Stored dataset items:

____

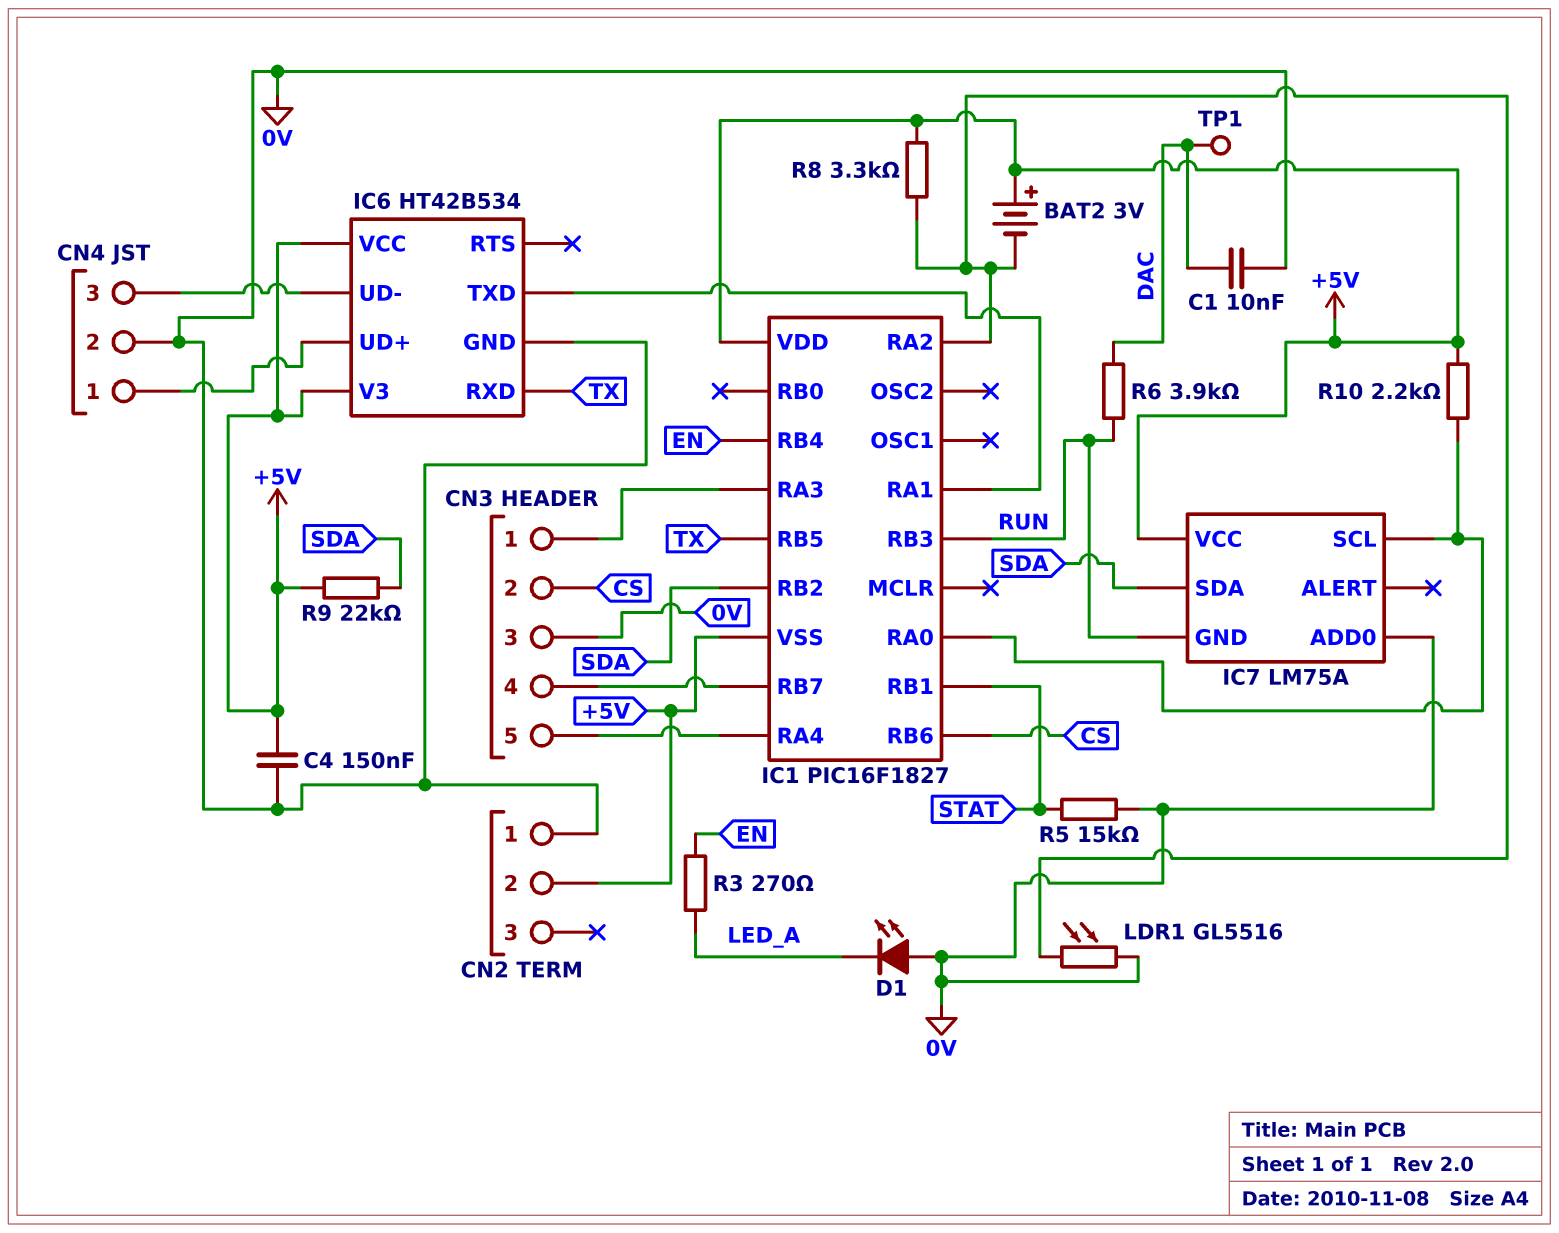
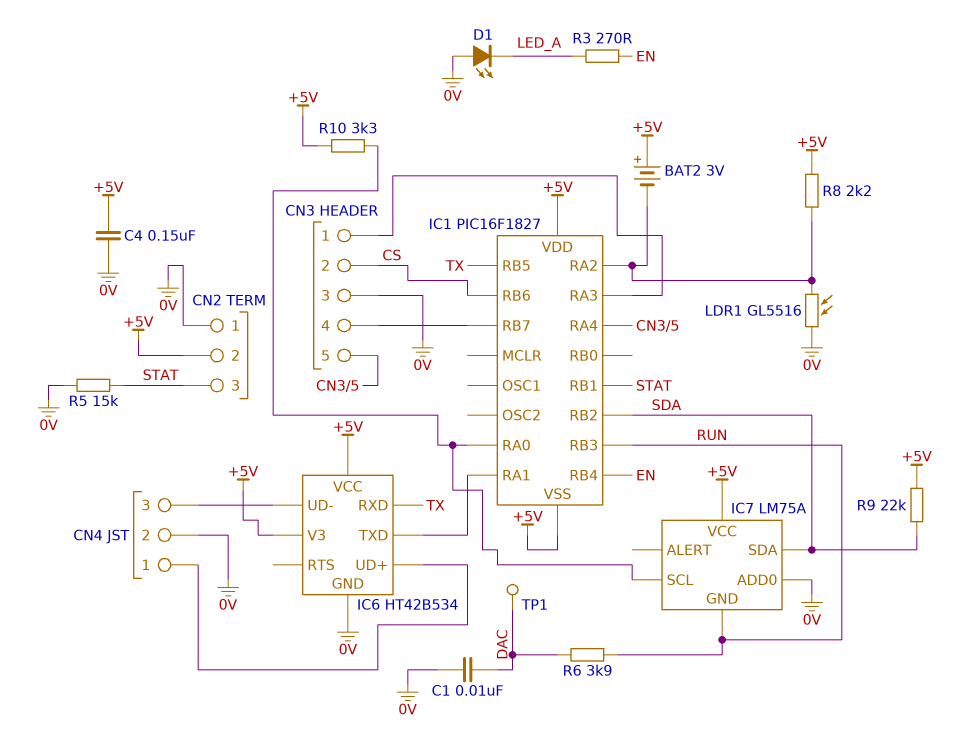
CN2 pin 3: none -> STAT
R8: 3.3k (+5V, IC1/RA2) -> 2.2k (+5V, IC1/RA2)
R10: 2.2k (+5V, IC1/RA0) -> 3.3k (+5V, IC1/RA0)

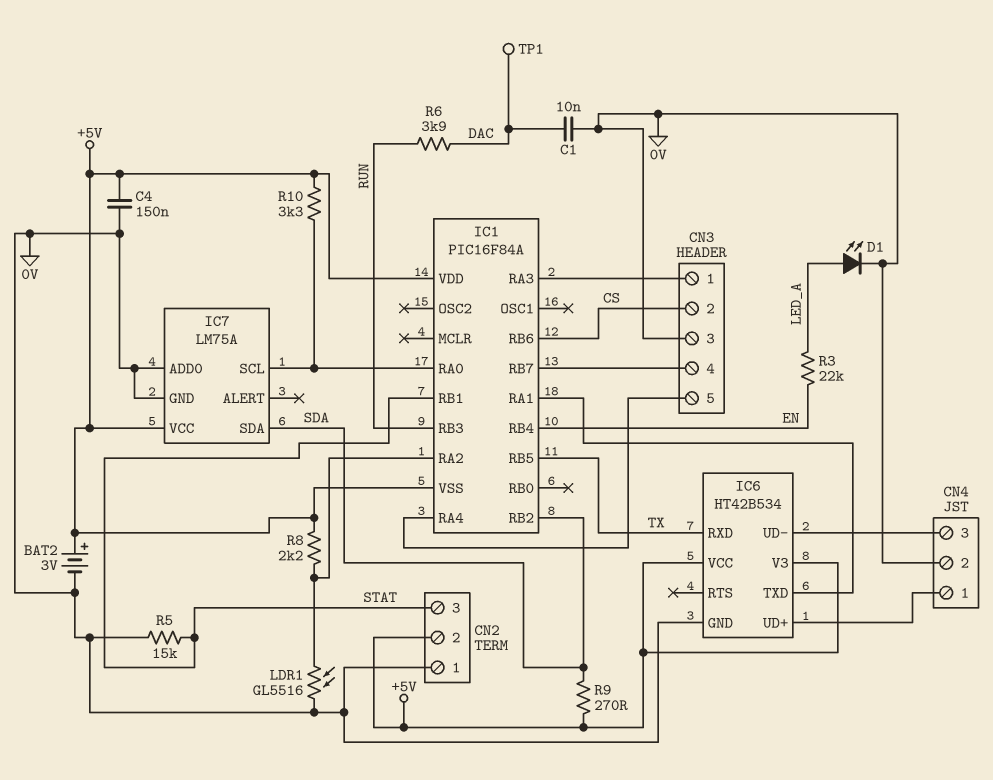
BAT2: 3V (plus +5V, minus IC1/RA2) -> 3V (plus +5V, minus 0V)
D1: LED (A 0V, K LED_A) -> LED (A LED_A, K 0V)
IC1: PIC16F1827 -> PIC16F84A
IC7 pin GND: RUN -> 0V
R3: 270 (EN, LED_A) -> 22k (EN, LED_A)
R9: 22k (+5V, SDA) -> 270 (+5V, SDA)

____

The task - Word for word, set down every record, keeping the images out.

Reply to the exercise -
CN2 pin 3: none -> STAT
R8: 3.3k (+5V, IC1/RA2) -> 2.2k (+5V, IC1/RA2)
R10: 2.2k (+5V, IC1/RA0) -> 3.3k (+5V, IC1/RA0)

BAT2: 3V (plus +5V, minus IC1/RA2) -> 3V (plus +5V, minus 0V)
D1: LED (A 0V, K LED_A) -> LED (A LED_A, K 0V)
IC1: PIC16F1827 -> PIC16F84A
IC7 pin GND: RUN -> 0V
R3: 270 (EN, LED_A) -> 22k (EN, LED_A)
R9: 22k (+5V, SDA) -> 270 (+5V, SDA)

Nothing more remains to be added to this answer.